Task to carry out: Find each line containing the string "every" and return it.

Data shown:
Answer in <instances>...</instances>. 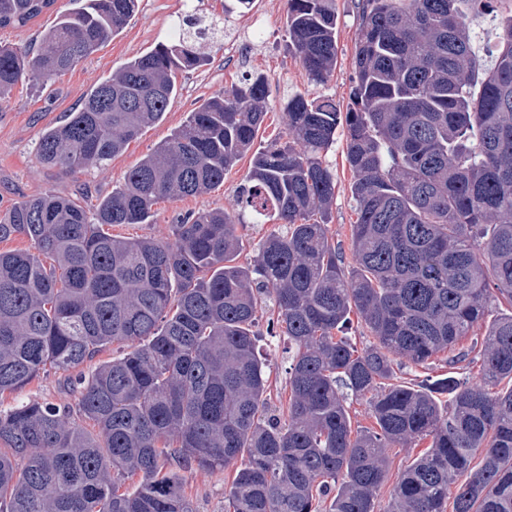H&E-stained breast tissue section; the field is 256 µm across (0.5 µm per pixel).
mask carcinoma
I'll return each instance as SVG.
<instances>
[{"mask_svg": "<svg viewBox=\"0 0 512 512\" xmlns=\"http://www.w3.org/2000/svg\"><path fill=\"white\" fill-rule=\"evenodd\" d=\"M495 2L354 0L347 110L289 97L287 139L257 152L239 190L256 223L287 224L249 264L222 210L178 217L167 241L106 228L224 185L266 115L258 73L189 112L93 213L46 193L0 218V241L32 244L0 252V398L50 370L75 393L0 409V512H194L180 471L238 461L224 512H375L387 449L423 440L387 512H512V14L489 67L472 28ZM55 3L0 0V28ZM135 6L83 0L57 13L36 53L0 44V97L74 69ZM337 18L336 0H288V52L316 84L336 66ZM204 19L197 5L177 16L179 42L126 63L46 129L42 162L101 166L157 123L176 73L210 62L196 48ZM339 128L354 173L351 267L328 235L337 184L323 157ZM268 296L267 331L296 349L285 416L267 406L258 350ZM355 321L373 338L362 349ZM469 336L477 382L456 376ZM115 343L127 351L80 370ZM444 353L435 380L390 382L403 361ZM350 398L368 402L372 427L353 429Z\"/></svg>", "mask_w": 512, "mask_h": 512, "instance_id": "cac0c4a2", "label": "carcinoma"}]
</instances>
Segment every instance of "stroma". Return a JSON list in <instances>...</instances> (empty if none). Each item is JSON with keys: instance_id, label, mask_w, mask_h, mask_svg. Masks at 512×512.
I'll return each mask as SVG.
<instances>
[{"instance_id": "stroma-1", "label": "stroma", "mask_w": 512, "mask_h": 512, "mask_svg": "<svg viewBox=\"0 0 512 512\" xmlns=\"http://www.w3.org/2000/svg\"><path fill=\"white\" fill-rule=\"evenodd\" d=\"M236 2L203 0L201 7L213 14L217 33L214 38L199 41L197 48L210 56V63L200 70L179 74L177 95L163 119L145 128L124 152L105 165L75 174L46 166L37 153L38 139L44 130L57 125L67 112L76 109L87 92L125 63L158 43L176 42L179 33L174 20L183 10L185 0H138L137 10L126 26L75 69L59 78L18 83L0 100V215L18 202L48 191L81 198L83 204L95 207L122 184L129 169L170 138L188 112L253 71L266 74L270 83L267 115L255 139L256 148L286 139L288 126L283 105L288 95L299 93L309 99L328 97L339 109H346L357 28L354 0H336L338 58L333 75L324 84L310 81L299 60L286 47L287 0H254L244 14L236 10ZM80 4L81 0H57L55 7L44 10L25 27L0 28V42L37 49L57 10H72ZM345 149L344 137H337L326 161L338 187L328 225L329 236L347 252L351 249L350 226L355 223L356 215L349 192L353 174ZM251 164V155L242 156L225 173L224 184L218 190L159 200L153 207L152 223L115 225L111 228L112 235L165 240L171 236V223L177 215L211 210L236 213L237 190ZM259 350L268 364L269 404L277 413H284L288 407L291 364L288 339L283 335H263ZM69 399L62 374L52 372L7 396L0 404L9 408L31 400L60 404ZM181 475L194 512H224V491L233 479V468L208 470L194 466L182 470Z\"/></svg>"}]
</instances>
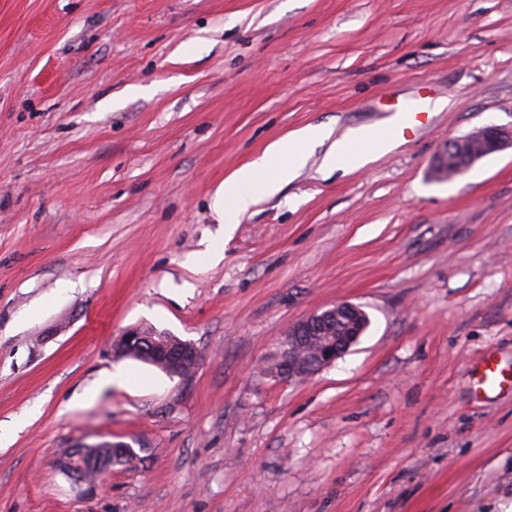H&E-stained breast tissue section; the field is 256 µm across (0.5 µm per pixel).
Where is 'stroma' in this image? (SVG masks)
<instances>
[{
	"mask_svg": "<svg viewBox=\"0 0 512 512\" xmlns=\"http://www.w3.org/2000/svg\"><path fill=\"white\" fill-rule=\"evenodd\" d=\"M203 48L187 51L189 42ZM429 121L368 164L324 153L237 225L213 189L275 140ZM512 0H0V512H500L512 503ZM69 282L59 292V282ZM340 302L369 326L301 381L266 371ZM151 328L172 377L113 346ZM137 384L101 383L116 367ZM130 465L75 486L80 444ZM512 149V128L496 125L482 126L464 136L448 140V147L434 163L436 169H445L452 177L464 175L475 163L494 153ZM152 330L148 328L145 331L136 329L127 332L115 346L114 354L119 358L141 356L152 365L161 367L169 375L186 377L190 366H197L199 363L200 355L197 349L173 336L153 337L154 335L146 333L153 332ZM143 340L147 341L149 346H146ZM499 375L498 365L488 356L484 359V366L477 372L475 381L477 390L487 393L501 386L502 381H500ZM124 443H108L103 442L96 445H83L73 448L66 456L59 460V467L64 472L70 475V480L77 486H82L88 483L85 472L87 467H96L102 473L108 466L113 464H126L130 463L132 457H123L118 449L112 454V448H124ZM97 448H109L110 453L107 456H100L97 463Z\"/></svg>",
	"mask_w": 512,
	"mask_h": 512,
	"instance_id": "35a3bbf8",
	"label": "stroma"
}]
</instances>
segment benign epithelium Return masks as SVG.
Listing matches in <instances>:
<instances>
[{
  "label": "benign epithelium",
  "mask_w": 512,
  "mask_h": 512,
  "mask_svg": "<svg viewBox=\"0 0 512 512\" xmlns=\"http://www.w3.org/2000/svg\"><path fill=\"white\" fill-rule=\"evenodd\" d=\"M512 149V128L482 126L464 136L448 140V147L434 163L436 169H448L452 176L465 174L475 163L494 153ZM366 327L362 311L356 305L341 302L316 311L288 329L281 351L282 366L273 375L288 381L305 378L330 365L358 342ZM119 358L140 356L172 375L185 377L198 365L197 349L173 336L146 337L142 329L126 333L114 348ZM123 443L103 442L72 449L59 460L61 470L73 484L87 483V467L100 472L112 465V455L97 456L99 448H123Z\"/></svg>",
  "instance_id": "7a95c632"
}]
</instances>
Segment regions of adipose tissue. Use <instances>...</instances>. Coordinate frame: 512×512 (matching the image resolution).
Returning <instances> with one entry per match:
<instances>
[{
	"label": "adipose tissue",
	"mask_w": 512,
	"mask_h": 512,
	"mask_svg": "<svg viewBox=\"0 0 512 512\" xmlns=\"http://www.w3.org/2000/svg\"><path fill=\"white\" fill-rule=\"evenodd\" d=\"M327 125H308L274 141L261 153L234 171L213 190L210 208L217 223L223 224L225 236L232 235L250 208L276 194L306 166L315 146L325 152L320 172L330 173L347 166L360 167L371 162L376 153L390 151L391 143L373 146L369 129L351 131L344 138L332 137Z\"/></svg>",
	"instance_id": "adipose-tissue-1"
}]
</instances>
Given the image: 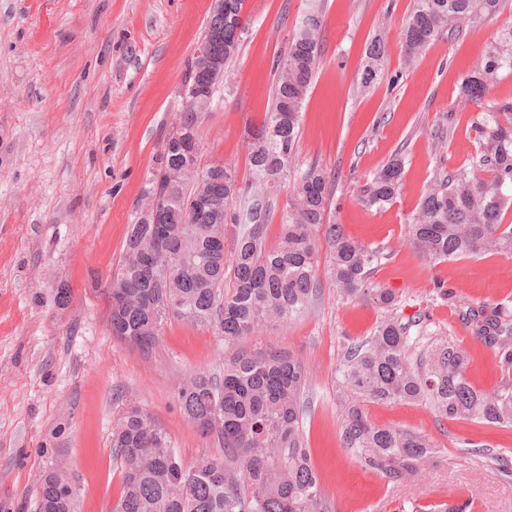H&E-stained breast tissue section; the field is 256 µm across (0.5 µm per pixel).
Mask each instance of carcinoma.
I'll use <instances>...</instances> for the list:
<instances>
[{
    "label": "carcinoma",
    "instance_id": "carcinoma-1",
    "mask_svg": "<svg viewBox=\"0 0 512 512\" xmlns=\"http://www.w3.org/2000/svg\"><path fill=\"white\" fill-rule=\"evenodd\" d=\"M503 0H413L401 29V53L418 57L444 28L478 12L494 14ZM247 27L246 0H224V13L209 16L205 29L224 30V64L238 53ZM323 37V18L311 0L284 55L273 62L271 104L250 132L249 179L231 165L201 164L193 151L201 134L196 113L185 112L184 140L161 149L159 167L193 165L210 175L209 194L224 211L196 205L198 185H169L148 177L168 220L135 217L117 272L105 293L112 337L147 352L171 318L218 328L224 340L240 341L270 324L291 323L308 310L320 286L319 272L347 298L385 311L371 336L350 343L338 371L345 396L341 447L402 487L419 485L436 452L424 436L373 423L368 403H421L437 420L468 419L512 427V306L466 304L462 320L474 337L498 350L502 381L492 392L475 389L467 356L440 339L411 353L409 328L395 312L396 294L373 275L384 254L326 223L334 176L297 158L302 110ZM365 67L376 79L385 71V46L375 41ZM512 73V51L493 48L461 86L467 102L485 97L501 71ZM482 141L471 171L438 172L406 224L408 241L428 265L488 253L512 255V103L485 112L477 122ZM403 161L385 164L359 190L360 202L381 208L402 185ZM286 191L277 244L267 239L272 199ZM307 383L302 363L290 352L241 351L224 360V373L196 372L178 392L185 420L204 436L217 435L224 454L186 464L166 431L134 403L122 407L112 428L122 494L114 512H331L318 472L303 443L301 396ZM467 454L501 467L507 458L490 448ZM60 471L40 488V512H79L78 497Z\"/></svg>",
    "mask_w": 512,
    "mask_h": 512
}]
</instances>
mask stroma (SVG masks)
I'll return each instance as SVG.
<instances>
[{"mask_svg": "<svg viewBox=\"0 0 512 512\" xmlns=\"http://www.w3.org/2000/svg\"><path fill=\"white\" fill-rule=\"evenodd\" d=\"M412 4L321 0L320 64L298 157L333 174L330 221L387 251L374 280L396 293L411 338L421 346L452 339L467 354L471 384L489 392L501 382L499 356L474 338L458 303L512 300V256L431 267L407 242L405 224L438 162L450 171L469 165L477 118L512 101L506 72L485 98H460L463 80L512 29V0L461 31L442 32L407 64L399 37ZM304 8V0H247L248 29L231 76L203 115V162L247 175V128L269 106L272 62ZM211 9L212 0H0V512H39L42 480L57 466L76 487L80 512H113L121 477L112 425L129 399L160 424L184 462L223 453L221 440L200 436L183 418L177 392L193 372L221 376L239 347L289 352L303 364L304 441L333 512H433L451 500L474 501L476 512H512V472L464 454L468 445L485 446L512 462V429L440 422L418 404H368L375 423L435 446L418 495L342 448L337 369L348 342L370 336L382 313L340 296L329 281L303 316L236 346L217 329L179 320L168 321L147 354L113 338L106 282ZM374 41L386 47L385 74L360 93ZM397 154L400 194L383 209L364 207L359 188ZM440 282L453 299L438 295ZM61 288L70 291L68 304L56 301ZM417 318L423 327L414 326Z\"/></svg>", "mask_w": 512, "mask_h": 512, "instance_id": "35a3bbf8", "label": "stroma"}]
</instances>
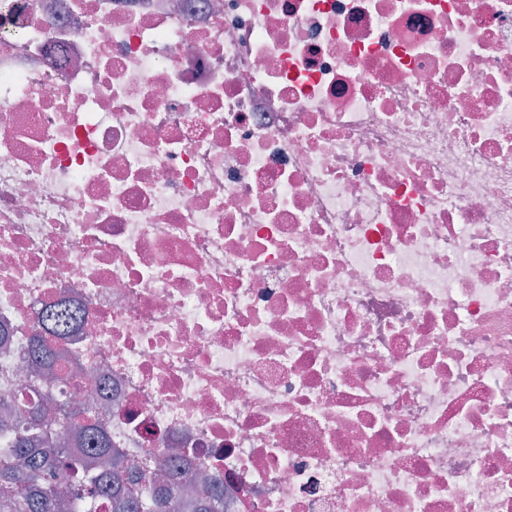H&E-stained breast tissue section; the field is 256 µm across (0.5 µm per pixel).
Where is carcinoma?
<instances>
[{
	"label": "carcinoma",
	"mask_w": 512,
	"mask_h": 512,
	"mask_svg": "<svg viewBox=\"0 0 512 512\" xmlns=\"http://www.w3.org/2000/svg\"><path fill=\"white\" fill-rule=\"evenodd\" d=\"M82 317L81 309L63 302L38 313L28 364L39 373L53 372L59 346L80 327ZM81 414L79 420L65 413L49 422L42 415L21 413L13 424L15 438L8 449L12 459H0V512H74L81 502L100 503L108 512H173L176 460L166 462L163 481L135 490L131 483L142 481L143 474L128 468L101 432L98 408L86 406ZM71 432L84 435L93 452L78 456L63 448ZM59 471L73 473L64 489L54 479ZM194 512H224V493L209 485L202 487Z\"/></svg>",
	"instance_id": "cac0c4a2"
}]
</instances>
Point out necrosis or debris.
<instances>
[{"instance_id": "4bbe7bcc", "label": "necrosis or debris", "mask_w": 512, "mask_h": 512, "mask_svg": "<svg viewBox=\"0 0 512 512\" xmlns=\"http://www.w3.org/2000/svg\"><path fill=\"white\" fill-rule=\"evenodd\" d=\"M0 335L174 512H512V0H0ZM82 317L80 308L63 302L39 312L25 356L28 364L39 373H52L59 346L80 327ZM194 512H224V493L210 485L203 486Z\"/></svg>"}]
</instances>
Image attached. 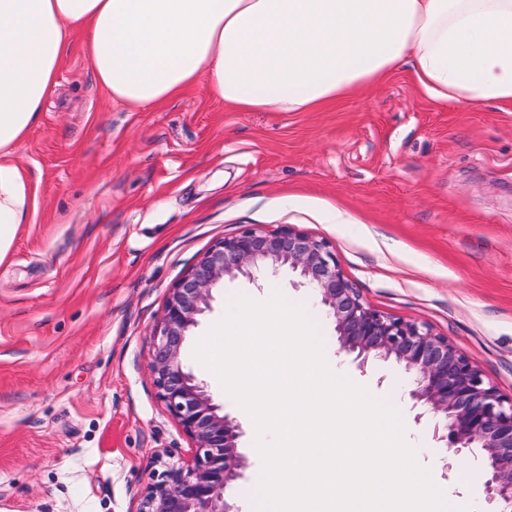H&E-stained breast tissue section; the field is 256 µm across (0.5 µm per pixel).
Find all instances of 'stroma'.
I'll use <instances>...</instances> for the list:
<instances>
[{"instance_id": "stroma-1", "label": "stroma", "mask_w": 512, "mask_h": 512, "mask_svg": "<svg viewBox=\"0 0 512 512\" xmlns=\"http://www.w3.org/2000/svg\"><path fill=\"white\" fill-rule=\"evenodd\" d=\"M15 161L36 207L0 263V512H134L191 442L149 353L170 289L215 242L288 226L329 241L364 302L448 337L512 396V103L433 100L400 71L318 112H240L207 83L132 110L73 37ZM288 269L225 280L194 338L237 294L302 306L338 369L410 425L449 502L487 512L481 449L447 463L392 360L359 366Z\"/></svg>"}]
</instances>
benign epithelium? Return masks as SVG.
I'll return each instance as SVG.
<instances>
[{
	"label": "benign epithelium",
	"mask_w": 512,
	"mask_h": 512,
	"mask_svg": "<svg viewBox=\"0 0 512 512\" xmlns=\"http://www.w3.org/2000/svg\"><path fill=\"white\" fill-rule=\"evenodd\" d=\"M286 267L319 299L335 324L342 350L359 366L392 359L412 379L415 404L441 418L450 458L484 451L490 477L487 502L512 508V396L485 382L480 370L448 341L416 322L384 314L360 297L336 264L324 239L284 227L270 233L247 228L214 244L171 288L161 326L153 336L150 370L158 399L190 439V461L171 464L138 496L136 512H239L224 492L243 477L241 425L214 403L205 383L184 369L182 351L213 290L227 278L250 280Z\"/></svg>",
	"instance_id": "1"
}]
</instances>
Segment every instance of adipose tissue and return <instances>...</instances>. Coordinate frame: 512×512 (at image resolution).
I'll list each match as a JSON object with an SVG mask.
<instances>
[{
    "label": "adipose tissue",
    "mask_w": 512,
    "mask_h": 512,
    "mask_svg": "<svg viewBox=\"0 0 512 512\" xmlns=\"http://www.w3.org/2000/svg\"><path fill=\"white\" fill-rule=\"evenodd\" d=\"M112 99L313 112L400 70L440 102H512V0H0V262L35 207L13 159L72 35Z\"/></svg>",
    "instance_id": "adipose-tissue-1"
}]
</instances>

Solution to this problem:
Segment every instance of "stroma". Return a JSON list in <instances>...</instances> (empty if none). Each item is JSON with keys: instance_id, label, mask_w, mask_h, mask_svg. Masks at 512×512.
Segment every instance of adipose tissue and return <instances>...</instances>. Coordinate frame: 512×512 (at image resolution).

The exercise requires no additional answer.